Please find the lines in the following records that hold "gift", and copy them.
---- Given data
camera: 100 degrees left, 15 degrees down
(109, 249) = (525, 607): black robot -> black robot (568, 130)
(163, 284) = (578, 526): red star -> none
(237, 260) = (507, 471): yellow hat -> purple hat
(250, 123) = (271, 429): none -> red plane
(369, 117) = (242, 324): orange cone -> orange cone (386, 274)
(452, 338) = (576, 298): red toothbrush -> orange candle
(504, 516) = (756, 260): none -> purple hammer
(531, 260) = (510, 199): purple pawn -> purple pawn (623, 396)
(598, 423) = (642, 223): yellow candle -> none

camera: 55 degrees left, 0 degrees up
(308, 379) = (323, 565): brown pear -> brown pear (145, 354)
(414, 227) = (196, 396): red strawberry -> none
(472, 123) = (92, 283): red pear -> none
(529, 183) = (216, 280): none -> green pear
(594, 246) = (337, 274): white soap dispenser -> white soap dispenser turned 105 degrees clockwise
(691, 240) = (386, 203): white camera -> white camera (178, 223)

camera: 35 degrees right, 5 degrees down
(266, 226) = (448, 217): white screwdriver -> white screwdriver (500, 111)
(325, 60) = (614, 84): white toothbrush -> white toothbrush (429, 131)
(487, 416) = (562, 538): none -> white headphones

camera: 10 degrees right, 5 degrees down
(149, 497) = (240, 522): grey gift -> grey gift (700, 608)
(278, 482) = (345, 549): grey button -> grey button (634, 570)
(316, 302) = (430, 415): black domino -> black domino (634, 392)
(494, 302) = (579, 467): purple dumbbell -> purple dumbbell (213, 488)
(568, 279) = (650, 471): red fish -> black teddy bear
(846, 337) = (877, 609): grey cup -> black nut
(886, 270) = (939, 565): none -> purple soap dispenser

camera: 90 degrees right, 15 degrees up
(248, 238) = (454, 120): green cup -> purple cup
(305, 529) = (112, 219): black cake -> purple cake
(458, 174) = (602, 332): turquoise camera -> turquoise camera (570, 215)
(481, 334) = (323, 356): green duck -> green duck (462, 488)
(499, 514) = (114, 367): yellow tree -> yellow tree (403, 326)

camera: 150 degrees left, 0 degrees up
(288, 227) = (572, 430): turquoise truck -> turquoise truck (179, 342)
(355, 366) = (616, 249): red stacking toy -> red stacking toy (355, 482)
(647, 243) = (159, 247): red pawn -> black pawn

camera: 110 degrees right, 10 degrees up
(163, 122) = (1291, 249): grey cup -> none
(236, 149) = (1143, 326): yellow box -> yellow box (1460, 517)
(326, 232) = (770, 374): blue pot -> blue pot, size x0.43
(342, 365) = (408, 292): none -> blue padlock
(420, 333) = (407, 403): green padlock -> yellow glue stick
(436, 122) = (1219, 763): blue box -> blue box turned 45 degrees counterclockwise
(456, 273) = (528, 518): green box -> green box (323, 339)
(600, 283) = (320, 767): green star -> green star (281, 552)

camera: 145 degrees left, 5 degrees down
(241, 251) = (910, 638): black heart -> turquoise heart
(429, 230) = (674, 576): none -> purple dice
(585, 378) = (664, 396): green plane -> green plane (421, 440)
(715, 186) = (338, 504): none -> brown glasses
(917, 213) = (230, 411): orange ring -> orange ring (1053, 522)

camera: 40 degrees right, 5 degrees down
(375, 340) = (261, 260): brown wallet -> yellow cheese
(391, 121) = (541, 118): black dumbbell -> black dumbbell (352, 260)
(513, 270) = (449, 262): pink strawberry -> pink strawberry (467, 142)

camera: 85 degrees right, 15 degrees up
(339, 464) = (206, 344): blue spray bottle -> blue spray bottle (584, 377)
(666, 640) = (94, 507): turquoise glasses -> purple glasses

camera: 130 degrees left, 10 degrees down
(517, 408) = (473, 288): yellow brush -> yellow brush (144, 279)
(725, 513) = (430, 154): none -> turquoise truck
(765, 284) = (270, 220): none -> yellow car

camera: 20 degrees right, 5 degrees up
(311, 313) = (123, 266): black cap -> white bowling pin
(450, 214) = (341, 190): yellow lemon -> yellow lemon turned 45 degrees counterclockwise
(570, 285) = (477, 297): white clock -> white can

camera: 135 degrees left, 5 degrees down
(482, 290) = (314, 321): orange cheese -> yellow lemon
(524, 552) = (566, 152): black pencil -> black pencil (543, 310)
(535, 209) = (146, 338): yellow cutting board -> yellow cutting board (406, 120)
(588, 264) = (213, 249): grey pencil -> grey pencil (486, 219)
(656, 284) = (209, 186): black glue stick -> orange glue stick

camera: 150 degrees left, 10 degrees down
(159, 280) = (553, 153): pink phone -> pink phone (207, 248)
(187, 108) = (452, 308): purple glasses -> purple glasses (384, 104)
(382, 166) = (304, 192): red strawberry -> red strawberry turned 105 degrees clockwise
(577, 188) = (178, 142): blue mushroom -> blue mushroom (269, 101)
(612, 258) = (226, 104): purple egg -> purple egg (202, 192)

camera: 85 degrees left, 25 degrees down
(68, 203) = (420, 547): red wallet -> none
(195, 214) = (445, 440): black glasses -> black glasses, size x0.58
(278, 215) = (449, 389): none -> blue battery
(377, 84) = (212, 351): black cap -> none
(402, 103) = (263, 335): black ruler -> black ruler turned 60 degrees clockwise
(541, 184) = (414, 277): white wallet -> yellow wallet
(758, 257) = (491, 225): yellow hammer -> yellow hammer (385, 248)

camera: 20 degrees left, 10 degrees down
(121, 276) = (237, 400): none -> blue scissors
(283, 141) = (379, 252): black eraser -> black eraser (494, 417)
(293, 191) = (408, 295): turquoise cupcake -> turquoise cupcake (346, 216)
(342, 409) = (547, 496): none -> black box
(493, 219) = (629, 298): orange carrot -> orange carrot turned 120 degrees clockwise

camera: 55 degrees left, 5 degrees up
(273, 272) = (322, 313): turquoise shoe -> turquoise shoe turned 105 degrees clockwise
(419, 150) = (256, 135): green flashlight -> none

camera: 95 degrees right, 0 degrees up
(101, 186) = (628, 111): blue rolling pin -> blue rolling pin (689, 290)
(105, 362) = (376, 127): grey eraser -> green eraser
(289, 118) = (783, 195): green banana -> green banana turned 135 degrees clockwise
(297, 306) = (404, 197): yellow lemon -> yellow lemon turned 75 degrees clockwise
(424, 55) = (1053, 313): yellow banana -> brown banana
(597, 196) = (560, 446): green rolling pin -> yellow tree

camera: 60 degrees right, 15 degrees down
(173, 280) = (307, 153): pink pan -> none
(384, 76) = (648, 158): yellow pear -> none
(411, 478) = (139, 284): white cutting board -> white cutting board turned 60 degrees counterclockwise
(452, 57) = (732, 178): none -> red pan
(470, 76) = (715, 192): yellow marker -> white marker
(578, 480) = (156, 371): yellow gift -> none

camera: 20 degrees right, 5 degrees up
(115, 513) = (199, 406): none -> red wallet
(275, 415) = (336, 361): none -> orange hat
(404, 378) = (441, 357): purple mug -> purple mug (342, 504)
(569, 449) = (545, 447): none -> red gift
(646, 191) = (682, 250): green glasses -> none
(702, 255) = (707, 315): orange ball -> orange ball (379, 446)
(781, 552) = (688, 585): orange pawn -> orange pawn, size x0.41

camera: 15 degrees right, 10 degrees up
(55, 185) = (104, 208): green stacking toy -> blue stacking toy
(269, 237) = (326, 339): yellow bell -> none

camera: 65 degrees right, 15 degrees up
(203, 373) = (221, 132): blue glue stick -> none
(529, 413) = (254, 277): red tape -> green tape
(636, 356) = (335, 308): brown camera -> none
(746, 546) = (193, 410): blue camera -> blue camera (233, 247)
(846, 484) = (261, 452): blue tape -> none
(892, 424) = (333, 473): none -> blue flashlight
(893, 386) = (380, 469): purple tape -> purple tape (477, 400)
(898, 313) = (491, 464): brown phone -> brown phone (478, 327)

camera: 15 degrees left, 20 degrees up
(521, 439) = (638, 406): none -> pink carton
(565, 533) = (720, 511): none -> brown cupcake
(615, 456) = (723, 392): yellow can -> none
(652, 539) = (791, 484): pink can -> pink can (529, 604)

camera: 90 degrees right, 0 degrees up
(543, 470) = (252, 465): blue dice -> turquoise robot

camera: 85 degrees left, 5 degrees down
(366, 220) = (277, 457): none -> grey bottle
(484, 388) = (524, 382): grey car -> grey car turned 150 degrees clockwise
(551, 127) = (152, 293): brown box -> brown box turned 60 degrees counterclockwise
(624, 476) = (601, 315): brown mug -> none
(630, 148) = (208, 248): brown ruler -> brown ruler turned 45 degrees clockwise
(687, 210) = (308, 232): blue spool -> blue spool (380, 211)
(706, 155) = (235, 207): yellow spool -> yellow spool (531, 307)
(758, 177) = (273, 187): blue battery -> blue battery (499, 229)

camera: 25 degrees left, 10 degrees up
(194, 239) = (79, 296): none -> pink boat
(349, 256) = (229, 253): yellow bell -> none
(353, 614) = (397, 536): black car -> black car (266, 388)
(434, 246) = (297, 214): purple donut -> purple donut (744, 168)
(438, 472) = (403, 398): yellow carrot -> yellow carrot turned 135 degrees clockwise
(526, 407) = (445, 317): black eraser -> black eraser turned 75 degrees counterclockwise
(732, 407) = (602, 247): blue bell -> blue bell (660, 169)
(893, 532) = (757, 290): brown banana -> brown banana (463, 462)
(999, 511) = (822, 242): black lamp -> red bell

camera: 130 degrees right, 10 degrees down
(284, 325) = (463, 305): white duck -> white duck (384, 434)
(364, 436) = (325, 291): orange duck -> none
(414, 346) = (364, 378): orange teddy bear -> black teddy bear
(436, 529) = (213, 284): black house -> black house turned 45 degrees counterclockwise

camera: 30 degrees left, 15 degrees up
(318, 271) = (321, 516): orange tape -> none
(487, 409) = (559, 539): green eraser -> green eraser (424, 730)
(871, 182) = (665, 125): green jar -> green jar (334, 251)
--------
Task response =
(149, 497) = (240, 522): grey gift -> grey gift (700, 608)
(578, 480) = (156, 371): yellow gift -> none
(569, 449) = (545, 447): none -> red gift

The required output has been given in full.